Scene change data
────────────────
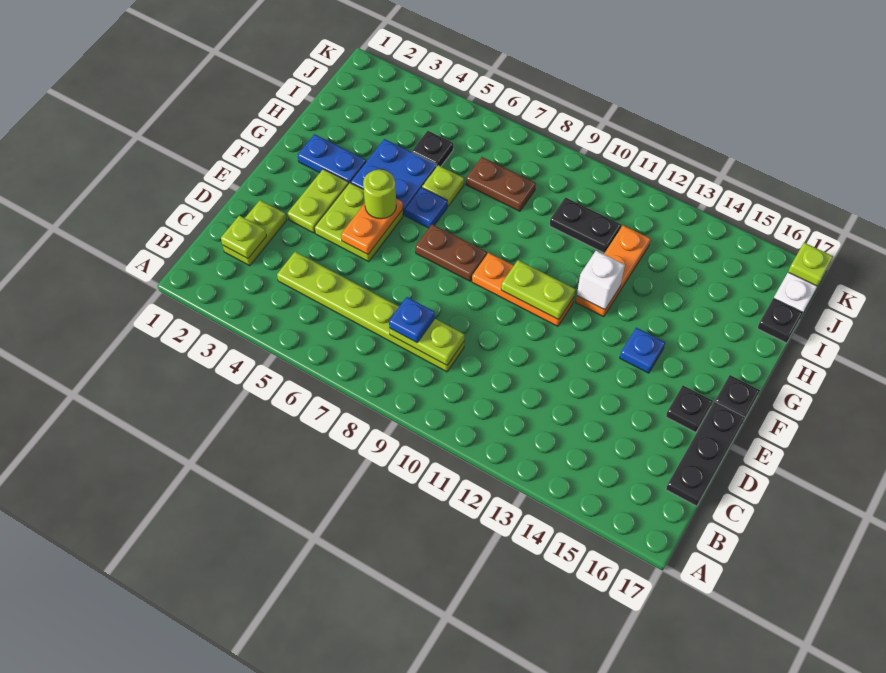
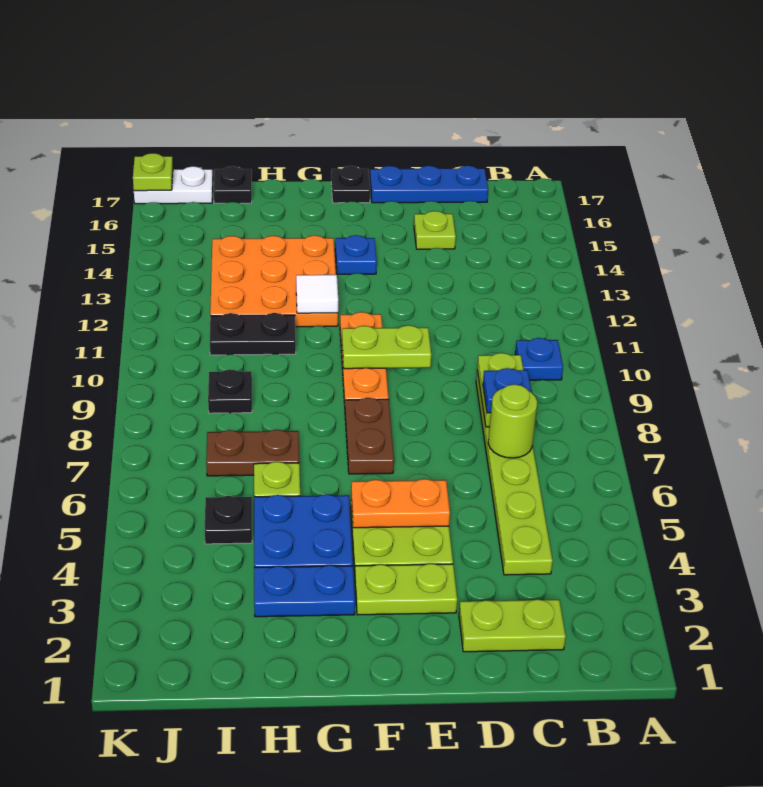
lime plate C2 level 2 -> lime plate D15 level 1
black plate C17:E17 level 1 -> blue plate C17:E17 level 1
black plate E16 level 1 -> black plate I9 level 1
lime round brick F5 level 3 -> lime round brick C7 level 2
lime plate F10:F11 level 2 -> lime plate E10:F10 level 2
blue plate G2:G3 level 1 -> blue plate G3:H3 level 1
blue plate G6 level 1 -> blue plate B10 level 1
orange plate G12:I12 level 1 -> orange plate G12:I14 level 1
white brick G12 level 2 -> white tile G12 level 2
brown plate I7:I8 level 1 -> brown plate H7:I7 level 1
black plate I10:I11 level 1 -> black plate H11:I11 level 1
────────────────
Task to complete> Where the line containing "black plate E16" appears in the records above, begin there and print every line through the last, exactly and with nothing else.

Result of the exercise>
black plate E16 level 1 -> black plate I9 level 1
lime round brick F5 level 3 -> lime round brick C7 level 2
lime plate F10:F11 level 2 -> lime plate E10:F10 level 2
blue plate G2:G3 level 1 -> blue plate G3:H3 level 1
blue plate G6 level 1 -> blue plate B10 level 1
orange plate G12:I12 level 1 -> orange plate G12:I14 level 1
white brick G12 level 2 -> white tile G12 level 2
brown plate I7:I8 level 1 -> brown plate H7:I7 level 1
black plate I10:I11 level 1 -> black plate H11:I11 level 1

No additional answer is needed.